## Data extract
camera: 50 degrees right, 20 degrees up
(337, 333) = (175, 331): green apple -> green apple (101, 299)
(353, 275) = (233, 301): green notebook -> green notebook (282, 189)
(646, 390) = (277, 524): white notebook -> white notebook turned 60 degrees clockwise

## Assigned task
For each line in the listing, return it exactly as shown.

## Finished task
camera: 50 degrees right, 20 degrees up
(337, 333) = (175, 331): green apple -> green apple (101, 299)
(353, 275) = (233, 301): green notebook -> green notebook (282, 189)
(646, 390) = (277, 524): white notebook -> white notebook turned 60 degrees clockwise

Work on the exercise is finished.